Start of Provided data
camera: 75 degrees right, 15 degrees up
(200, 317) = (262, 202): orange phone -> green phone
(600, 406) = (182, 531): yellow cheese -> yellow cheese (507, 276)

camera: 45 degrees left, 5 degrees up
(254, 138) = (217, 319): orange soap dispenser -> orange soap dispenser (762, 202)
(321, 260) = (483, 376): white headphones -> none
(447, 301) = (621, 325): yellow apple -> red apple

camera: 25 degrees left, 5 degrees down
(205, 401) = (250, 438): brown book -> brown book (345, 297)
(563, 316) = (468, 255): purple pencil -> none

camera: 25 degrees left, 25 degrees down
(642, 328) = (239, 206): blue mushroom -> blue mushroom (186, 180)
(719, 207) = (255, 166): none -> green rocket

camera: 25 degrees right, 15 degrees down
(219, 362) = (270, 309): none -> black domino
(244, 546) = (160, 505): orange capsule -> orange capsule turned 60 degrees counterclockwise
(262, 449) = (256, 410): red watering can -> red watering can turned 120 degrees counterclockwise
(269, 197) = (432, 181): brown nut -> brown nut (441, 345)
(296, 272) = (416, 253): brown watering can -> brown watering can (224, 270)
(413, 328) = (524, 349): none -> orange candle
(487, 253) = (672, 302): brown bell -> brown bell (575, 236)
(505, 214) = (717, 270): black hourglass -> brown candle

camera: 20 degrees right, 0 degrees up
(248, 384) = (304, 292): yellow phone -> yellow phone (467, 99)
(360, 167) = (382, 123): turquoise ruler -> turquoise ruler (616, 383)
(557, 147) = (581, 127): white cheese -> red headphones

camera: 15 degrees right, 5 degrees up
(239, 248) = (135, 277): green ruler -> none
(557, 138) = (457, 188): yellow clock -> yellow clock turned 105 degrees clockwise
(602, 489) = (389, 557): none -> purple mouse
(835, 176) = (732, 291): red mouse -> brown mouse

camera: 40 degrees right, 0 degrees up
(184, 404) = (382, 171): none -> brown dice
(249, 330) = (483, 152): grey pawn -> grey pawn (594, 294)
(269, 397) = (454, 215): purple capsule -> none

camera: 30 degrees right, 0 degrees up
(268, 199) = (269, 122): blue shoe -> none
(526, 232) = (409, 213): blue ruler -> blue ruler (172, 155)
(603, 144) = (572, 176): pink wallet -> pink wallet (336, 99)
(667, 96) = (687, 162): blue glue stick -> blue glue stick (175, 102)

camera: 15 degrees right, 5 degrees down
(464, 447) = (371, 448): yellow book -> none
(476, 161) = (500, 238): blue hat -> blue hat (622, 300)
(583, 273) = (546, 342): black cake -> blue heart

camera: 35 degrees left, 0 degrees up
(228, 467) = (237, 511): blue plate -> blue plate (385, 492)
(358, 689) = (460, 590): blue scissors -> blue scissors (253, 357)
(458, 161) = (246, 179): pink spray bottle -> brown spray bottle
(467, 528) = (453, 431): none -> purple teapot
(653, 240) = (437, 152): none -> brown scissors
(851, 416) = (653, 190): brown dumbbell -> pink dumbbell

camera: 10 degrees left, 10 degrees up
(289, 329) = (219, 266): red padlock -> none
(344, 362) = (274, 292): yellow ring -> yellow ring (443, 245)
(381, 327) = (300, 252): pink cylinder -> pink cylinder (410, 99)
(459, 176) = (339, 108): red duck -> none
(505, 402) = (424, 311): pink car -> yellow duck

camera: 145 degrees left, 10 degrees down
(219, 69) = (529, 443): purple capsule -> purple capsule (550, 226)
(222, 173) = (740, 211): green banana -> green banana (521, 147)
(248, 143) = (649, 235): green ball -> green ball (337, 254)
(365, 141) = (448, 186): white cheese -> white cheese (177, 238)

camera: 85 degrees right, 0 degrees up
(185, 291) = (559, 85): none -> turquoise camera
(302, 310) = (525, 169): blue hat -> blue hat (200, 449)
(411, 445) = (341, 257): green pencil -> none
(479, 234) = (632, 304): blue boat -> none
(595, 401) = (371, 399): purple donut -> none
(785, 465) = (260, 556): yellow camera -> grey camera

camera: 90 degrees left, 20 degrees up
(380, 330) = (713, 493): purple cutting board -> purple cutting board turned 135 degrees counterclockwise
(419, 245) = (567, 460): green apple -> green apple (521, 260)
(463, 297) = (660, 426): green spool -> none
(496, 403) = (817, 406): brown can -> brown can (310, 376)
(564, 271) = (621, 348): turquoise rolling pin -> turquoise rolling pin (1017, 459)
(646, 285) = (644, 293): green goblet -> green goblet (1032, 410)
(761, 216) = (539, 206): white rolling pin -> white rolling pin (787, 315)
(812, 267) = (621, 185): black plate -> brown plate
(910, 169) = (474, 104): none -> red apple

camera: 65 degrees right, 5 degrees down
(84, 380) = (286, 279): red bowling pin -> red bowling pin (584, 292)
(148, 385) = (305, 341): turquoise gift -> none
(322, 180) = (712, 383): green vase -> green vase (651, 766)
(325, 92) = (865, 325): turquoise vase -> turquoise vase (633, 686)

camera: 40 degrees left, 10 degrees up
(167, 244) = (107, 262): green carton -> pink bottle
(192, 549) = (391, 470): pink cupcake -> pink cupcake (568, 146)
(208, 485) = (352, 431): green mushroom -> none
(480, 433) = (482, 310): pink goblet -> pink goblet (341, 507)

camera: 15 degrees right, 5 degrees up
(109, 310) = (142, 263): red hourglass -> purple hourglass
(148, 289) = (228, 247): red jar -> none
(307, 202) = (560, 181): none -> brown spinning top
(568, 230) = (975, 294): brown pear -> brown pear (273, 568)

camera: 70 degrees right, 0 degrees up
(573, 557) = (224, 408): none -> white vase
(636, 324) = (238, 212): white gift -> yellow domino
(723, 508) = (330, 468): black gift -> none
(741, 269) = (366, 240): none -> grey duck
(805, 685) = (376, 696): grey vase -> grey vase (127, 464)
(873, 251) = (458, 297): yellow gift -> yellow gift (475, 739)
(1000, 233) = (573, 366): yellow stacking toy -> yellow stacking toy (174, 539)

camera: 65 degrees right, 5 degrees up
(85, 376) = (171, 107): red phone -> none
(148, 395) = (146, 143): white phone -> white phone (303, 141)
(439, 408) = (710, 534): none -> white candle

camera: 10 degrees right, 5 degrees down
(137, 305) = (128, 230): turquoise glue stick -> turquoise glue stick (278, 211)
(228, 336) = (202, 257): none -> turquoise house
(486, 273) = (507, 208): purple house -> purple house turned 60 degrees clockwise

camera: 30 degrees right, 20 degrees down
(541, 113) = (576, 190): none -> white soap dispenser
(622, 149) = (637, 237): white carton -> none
End of Provided data
Now that the records have been shown, restate each one word for word.

__Answer below__:
camera: 75 degrees right, 15 degrees up
(200, 317) = (262, 202): orange phone -> green phone
(600, 406) = (182, 531): yellow cheese -> yellow cheese (507, 276)

camera: 45 degrees left, 5 degrees up
(254, 138) = (217, 319): orange soap dispenser -> orange soap dispenser (762, 202)
(321, 260) = (483, 376): white headphones -> none
(447, 301) = (621, 325): yellow apple -> red apple

camera: 25 degrees left, 5 degrees down
(205, 401) = (250, 438): brown book -> brown book (345, 297)
(563, 316) = (468, 255): purple pencil -> none

camera: 25 degrees left, 25 degrees down
(642, 328) = (239, 206): blue mushroom -> blue mushroom (186, 180)
(719, 207) = (255, 166): none -> green rocket

camera: 25 degrees right, 15 degrees down
(219, 362) = (270, 309): none -> black domino
(244, 546) = (160, 505): orange capsule -> orange capsule turned 60 degrees counterclockwise
(262, 449) = (256, 410): red watering can -> red watering can turned 120 degrees counterclockwise
(269, 197) = (432, 181): brown nut -> brown nut (441, 345)
(296, 272) = (416, 253): brown watering can -> brown watering can (224, 270)
(413, 328) = (524, 349): none -> orange candle
(487, 253) = (672, 302): brown bell -> brown bell (575, 236)
(505, 214) = (717, 270): black hourglass -> brown candle

camera: 20 degrees right, 0 degrees up
(248, 384) = (304, 292): yellow phone -> yellow phone (467, 99)
(360, 167) = (382, 123): turquoise ruler -> turquoise ruler (616, 383)
(557, 147) = (581, 127): white cheese -> red headphones

camera: 15 degrees right, 5 degrees up
(239, 248) = (135, 277): green ruler -> none
(557, 138) = (457, 188): yellow clock -> yellow clock turned 105 degrees clockwise
(602, 489) = (389, 557): none -> purple mouse
(835, 176) = (732, 291): red mouse -> brown mouse

camera: 40 degrees right, 0 degrees up
(184, 404) = (382, 171): none -> brown dice
(249, 330) = (483, 152): grey pawn -> grey pawn (594, 294)
(269, 397) = (454, 215): purple capsule -> none

camera: 30 degrees right, 0 degrees up
(268, 199) = (269, 122): blue shoe -> none
(526, 232) = (409, 213): blue ruler -> blue ruler (172, 155)
(603, 144) = (572, 176): pink wallet -> pink wallet (336, 99)
(667, 96) = (687, 162): blue glue stick -> blue glue stick (175, 102)

camera: 15 degrees right, 5 degrees down
(464, 447) = (371, 448): yellow book -> none
(476, 161) = (500, 238): blue hat -> blue hat (622, 300)
(583, 273) = (546, 342): black cake -> blue heart

camera: 35 degrees left, 0 degrees up
(228, 467) = (237, 511): blue plate -> blue plate (385, 492)
(358, 689) = (460, 590): blue scissors -> blue scissors (253, 357)
(458, 161) = (246, 179): pink spray bottle -> brown spray bottle
(467, 528) = (453, 431): none -> purple teapot
(653, 240) = (437, 152): none -> brown scissors
(851, 416) = (653, 190): brown dumbbell -> pink dumbbell

camera: 10 degrees left, 10 degrees up
(289, 329) = (219, 266): red padlock -> none
(344, 362) = (274, 292): yellow ring -> yellow ring (443, 245)
(381, 327) = (300, 252): pink cylinder -> pink cylinder (410, 99)
(459, 176) = (339, 108): red duck -> none
(505, 402) = (424, 311): pink car -> yellow duck

camera: 145 degrees left, 10 degrees down
(219, 69) = (529, 443): purple capsule -> purple capsule (550, 226)
(222, 173) = (740, 211): green banana -> green banana (521, 147)
(248, 143) = (649, 235): green ball -> green ball (337, 254)
(365, 141) = (448, 186): white cheese -> white cheese (177, 238)

camera: 85 degrees right, 0 degrees up
(185, 291) = (559, 85): none -> turquoise camera
(302, 310) = (525, 169): blue hat -> blue hat (200, 449)
(411, 445) = (341, 257): green pencil -> none
(479, 234) = (632, 304): blue boat -> none
(595, 401) = (371, 399): purple donut -> none
(785, 465) = (260, 556): yellow camera -> grey camera

camera: 90 degrees left, 20 degrees up
(380, 330) = (713, 493): purple cutting board -> purple cutting board turned 135 degrees counterclockwise
(419, 245) = (567, 460): green apple -> green apple (521, 260)
(463, 297) = (660, 426): green spool -> none
(496, 403) = (817, 406): brown can -> brown can (310, 376)
(564, 271) = (621, 348): turquoise rolling pin -> turquoise rolling pin (1017, 459)
(646, 285) = (644, 293): green goblet -> green goblet (1032, 410)
(761, 216) = (539, 206): white rolling pin -> white rolling pin (787, 315)
(812, 267) = (621, 185): black plate -> brown plate
(910, 169) = (474, 104): none -> red apple

camera: 65 degrees right, 5 degrees down
(84, 380) = (286, 279): red bowling pin -> red bowling pin (584, 292)
(148, 385) = (305, 341): turquoise gift -> none
(322, 180) = (712, 383): green vase -> green vase (651, 766)
(325, 92) = (865, 325): turquoise vase -> turquoise vase (633, 686)

camera: 40 degrees left, 10 degrees up
(167, 244) = (107, 262): green carton -> pink bottle
(192, 549) = (391, 470): pink cupcake -> pink cupcake (568, 146)
(208, 485) = (352, 431): green mushroom -> none
(480, 433) = (482, 310): pink goblet -> pink goblet (341, 507)

camera: 15 degrees right, 5 degrees up
(109, 310) = (142, 263): red hourglass -> purple hourglass
(148, 289) = (228, 247): red jar -> none
(307, 202) = (560, 181): none -> brown spinning top
(568, 230) = (975, 294): brown pear -> brown pear (273, 568)

camera: 70 degrees right, 0 degrees up
(573, 557) = (224, 408): none -> white vase
(636, 324) = (238, 212): white gift -> yellow domino
(723, 508) = (330, 468): black gift -> none
(741, 269) = (366, 240): none -> grey duck
(805, 685) = (376, 696): grey vase -> grey vase (127, 464)
(873, 251) = (458, 297): yellow gift -> yellow gift (475, 739)
(1000, 233) = (573, 366): yellow stacking toy -> yellow stacking toy (174, 539)

camera: 65 degrees right, 5 degrees up
(85, 376) = (171, 107): red phone -> none
(148, 395) = (146, 143): white phone -> white phone (303, 141)
(439, 408) = (710, 534): none -> white candle

camera: 10 degrees right, 5 degrees down
(137, 305) = (128, 230): turquoise glue stick -> turquoise glue stick (278, 211)
(228, 336) = (202, 257): none -> turquoise house
(486, 273) = (507, 208): purple house -> purple house turned 60 degrees clockwise

camera: 30 degrees right, 20 degrees down
(541, 113) = (576, 190): none -> white soap dispenser
(622, 149) = (637, 237): white carton -> none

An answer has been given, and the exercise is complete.